• [Exercise brief] Output the records below unchanged, beginning at the line containing "You are a city" and continuing through the end of the records.

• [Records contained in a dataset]
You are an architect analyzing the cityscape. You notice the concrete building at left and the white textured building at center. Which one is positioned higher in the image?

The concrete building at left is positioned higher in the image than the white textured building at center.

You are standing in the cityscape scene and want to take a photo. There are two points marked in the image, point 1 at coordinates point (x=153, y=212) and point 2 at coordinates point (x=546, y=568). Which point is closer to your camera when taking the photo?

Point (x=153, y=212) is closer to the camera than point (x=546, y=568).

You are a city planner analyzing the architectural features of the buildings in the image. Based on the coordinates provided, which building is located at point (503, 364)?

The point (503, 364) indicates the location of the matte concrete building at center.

• [Answer to this task]
You are a city planner analyzing the architectural features of the buildings in the image. Based on the coordinates provided, which building is located at point (503, 364)?

The point (503, 364) indicates the location of the matte concrete building at center.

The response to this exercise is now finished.